Reproduce exactly the line that contains "R112: 150k (U102/in-, U102/out)" and all lines that follow it in the records below, ending with the last one.

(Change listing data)
☆ ☆ ☆ ☆

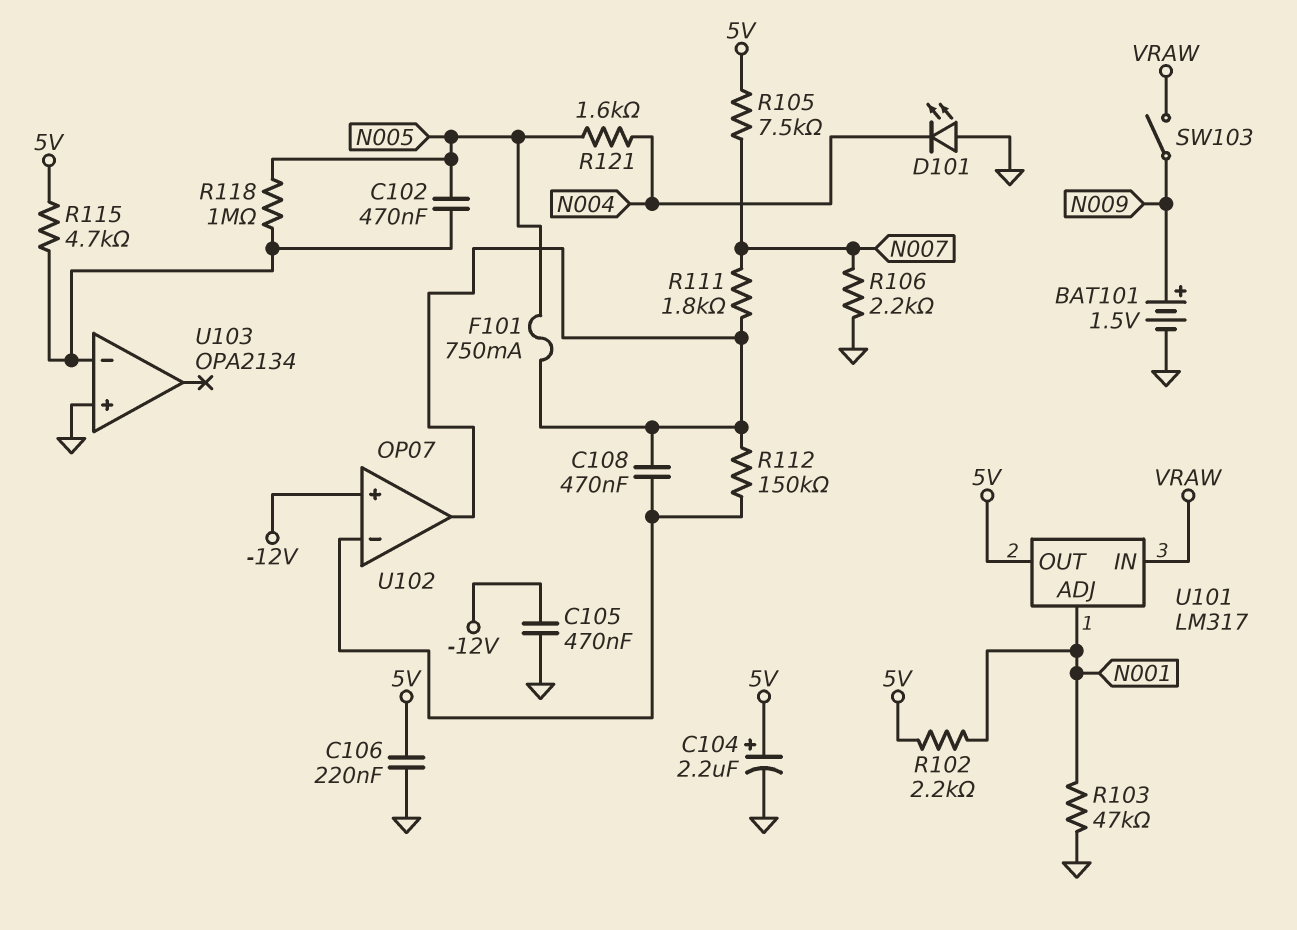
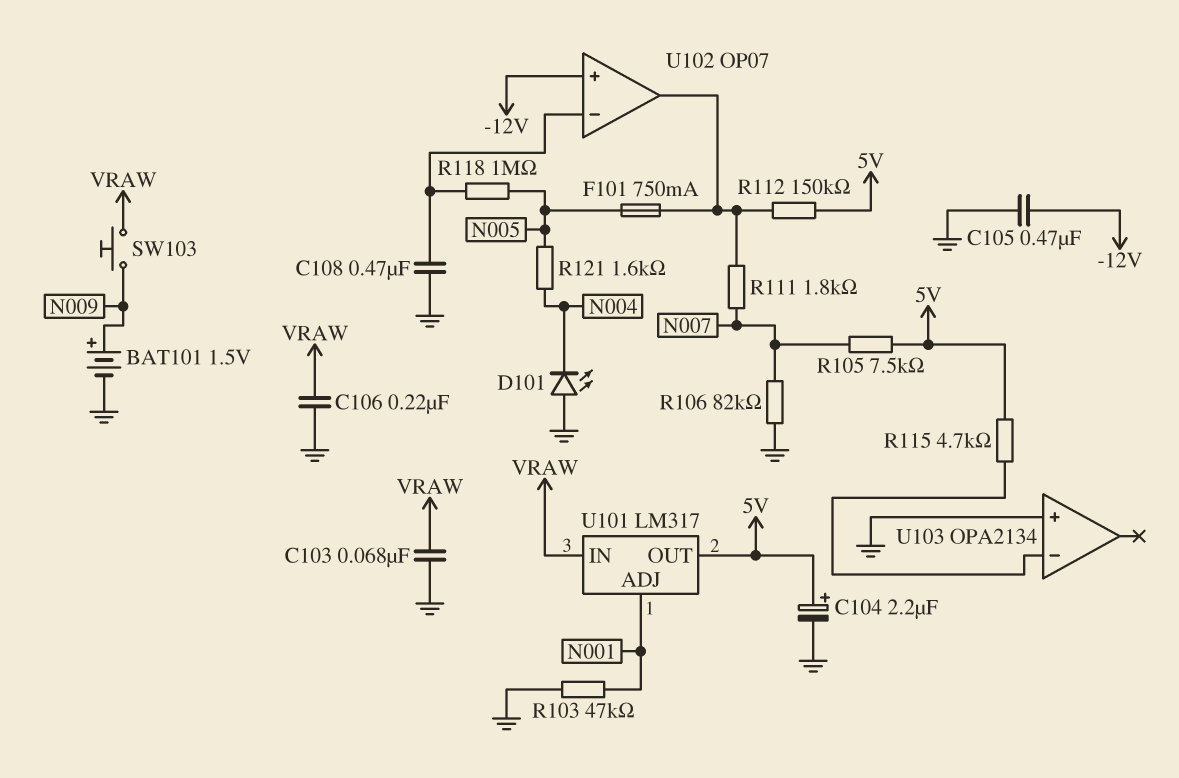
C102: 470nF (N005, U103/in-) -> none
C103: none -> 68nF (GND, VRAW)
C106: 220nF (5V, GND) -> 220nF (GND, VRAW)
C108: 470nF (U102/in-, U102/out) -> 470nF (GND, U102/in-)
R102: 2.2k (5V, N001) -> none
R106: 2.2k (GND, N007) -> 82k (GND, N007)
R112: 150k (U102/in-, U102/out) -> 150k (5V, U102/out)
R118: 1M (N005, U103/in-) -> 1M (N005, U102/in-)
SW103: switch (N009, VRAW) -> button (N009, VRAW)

☆ ☆ ☆ ☆

• [WORKED SOLUTION]
R112: 150k (U102/in-, U102/out) -> 150k (5V, U102/out)
R118: 1M (N005, U103/in-) -> 1M (N005, U102/in-)
SW103: switch (N009, VRAW) -> button (N009, VRAW)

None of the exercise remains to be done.